## Objective
Pull out every line of the entries below that contains the string "acciaccatura", copying each line in full.

=-=-=-=-=

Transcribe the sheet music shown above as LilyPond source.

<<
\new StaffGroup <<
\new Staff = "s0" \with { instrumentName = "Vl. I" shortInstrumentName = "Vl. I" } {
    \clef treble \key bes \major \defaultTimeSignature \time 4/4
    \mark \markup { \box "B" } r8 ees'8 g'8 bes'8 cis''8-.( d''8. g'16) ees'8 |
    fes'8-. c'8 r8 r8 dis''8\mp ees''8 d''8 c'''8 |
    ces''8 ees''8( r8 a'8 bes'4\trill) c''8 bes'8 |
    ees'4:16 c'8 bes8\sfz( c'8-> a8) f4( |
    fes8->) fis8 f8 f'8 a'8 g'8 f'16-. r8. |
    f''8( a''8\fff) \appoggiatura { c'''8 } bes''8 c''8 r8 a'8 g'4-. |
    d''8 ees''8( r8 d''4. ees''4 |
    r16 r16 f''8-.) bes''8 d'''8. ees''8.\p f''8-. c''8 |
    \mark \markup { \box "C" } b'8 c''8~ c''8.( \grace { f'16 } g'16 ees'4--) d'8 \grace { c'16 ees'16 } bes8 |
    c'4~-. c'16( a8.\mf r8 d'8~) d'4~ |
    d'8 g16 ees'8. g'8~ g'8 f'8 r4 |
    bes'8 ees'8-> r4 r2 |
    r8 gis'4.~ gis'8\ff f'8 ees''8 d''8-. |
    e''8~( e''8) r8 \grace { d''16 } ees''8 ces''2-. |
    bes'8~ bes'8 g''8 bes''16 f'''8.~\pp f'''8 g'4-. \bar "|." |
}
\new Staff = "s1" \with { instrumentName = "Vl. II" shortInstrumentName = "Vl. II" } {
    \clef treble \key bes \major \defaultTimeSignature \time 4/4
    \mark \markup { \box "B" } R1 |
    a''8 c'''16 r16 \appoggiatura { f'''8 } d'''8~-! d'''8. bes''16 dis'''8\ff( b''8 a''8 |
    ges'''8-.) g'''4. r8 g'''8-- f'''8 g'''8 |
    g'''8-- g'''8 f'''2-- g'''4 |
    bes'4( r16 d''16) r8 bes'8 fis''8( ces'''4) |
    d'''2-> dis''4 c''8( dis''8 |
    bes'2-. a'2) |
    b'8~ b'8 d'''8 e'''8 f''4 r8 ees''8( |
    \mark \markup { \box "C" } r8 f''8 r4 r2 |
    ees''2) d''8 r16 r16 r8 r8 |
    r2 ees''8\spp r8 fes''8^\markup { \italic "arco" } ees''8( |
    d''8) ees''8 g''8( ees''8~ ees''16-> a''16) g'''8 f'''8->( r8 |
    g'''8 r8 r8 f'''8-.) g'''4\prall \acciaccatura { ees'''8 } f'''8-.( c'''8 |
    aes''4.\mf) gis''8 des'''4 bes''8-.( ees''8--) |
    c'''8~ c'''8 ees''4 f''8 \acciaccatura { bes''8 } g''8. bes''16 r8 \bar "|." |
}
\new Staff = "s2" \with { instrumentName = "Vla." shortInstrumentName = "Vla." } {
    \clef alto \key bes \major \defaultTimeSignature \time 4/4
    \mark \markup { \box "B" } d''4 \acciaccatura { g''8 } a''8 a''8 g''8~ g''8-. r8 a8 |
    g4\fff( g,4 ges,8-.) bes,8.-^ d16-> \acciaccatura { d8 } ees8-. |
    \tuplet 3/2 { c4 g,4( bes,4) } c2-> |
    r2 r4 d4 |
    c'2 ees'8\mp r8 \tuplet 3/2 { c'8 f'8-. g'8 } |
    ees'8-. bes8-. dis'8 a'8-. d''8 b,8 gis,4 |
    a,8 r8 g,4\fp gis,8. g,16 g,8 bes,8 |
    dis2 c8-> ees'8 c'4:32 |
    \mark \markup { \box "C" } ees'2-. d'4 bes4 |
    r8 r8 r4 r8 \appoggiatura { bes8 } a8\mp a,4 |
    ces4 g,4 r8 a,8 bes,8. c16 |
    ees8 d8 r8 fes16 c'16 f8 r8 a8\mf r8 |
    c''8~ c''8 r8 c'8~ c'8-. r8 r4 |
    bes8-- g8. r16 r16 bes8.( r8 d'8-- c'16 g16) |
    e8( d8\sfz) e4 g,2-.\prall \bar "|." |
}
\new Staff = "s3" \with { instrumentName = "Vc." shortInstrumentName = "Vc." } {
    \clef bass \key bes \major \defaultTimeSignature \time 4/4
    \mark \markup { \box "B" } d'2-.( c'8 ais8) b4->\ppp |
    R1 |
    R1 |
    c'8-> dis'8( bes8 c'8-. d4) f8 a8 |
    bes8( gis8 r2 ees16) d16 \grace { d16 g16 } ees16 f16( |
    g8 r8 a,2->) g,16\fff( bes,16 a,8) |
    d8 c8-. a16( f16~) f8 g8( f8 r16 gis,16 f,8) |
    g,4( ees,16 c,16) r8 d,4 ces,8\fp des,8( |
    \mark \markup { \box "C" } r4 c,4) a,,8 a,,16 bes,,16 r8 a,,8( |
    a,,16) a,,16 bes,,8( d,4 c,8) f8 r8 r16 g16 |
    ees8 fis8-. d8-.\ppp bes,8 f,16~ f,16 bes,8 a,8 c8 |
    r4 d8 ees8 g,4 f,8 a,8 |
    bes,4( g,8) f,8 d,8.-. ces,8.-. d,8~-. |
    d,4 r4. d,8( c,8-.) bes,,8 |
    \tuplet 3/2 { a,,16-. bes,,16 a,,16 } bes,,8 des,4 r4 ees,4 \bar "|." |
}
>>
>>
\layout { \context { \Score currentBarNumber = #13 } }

=-=-=-=-=

## Answer to this exercise
    g'''8 r8 r8 f'''8-.) g'''4\prall \acciaccatura { ees'''8 } f'''8-.( c'''8 |
    c'''8~ c'''8 ees''4 f''8 \acciaccatura { bes''8 } g''8. bes''16 r8 \bar "|." |
    \mark \markup { \box "B" } d''4 \acciaccatura { g''8 } a''8 a''8 g''8~ g''8-. r8 a8 |
    g4\fff( g,4 ges,8-.) bes,8.-^ d16-> \acciaccatura { d8 } ees8-. |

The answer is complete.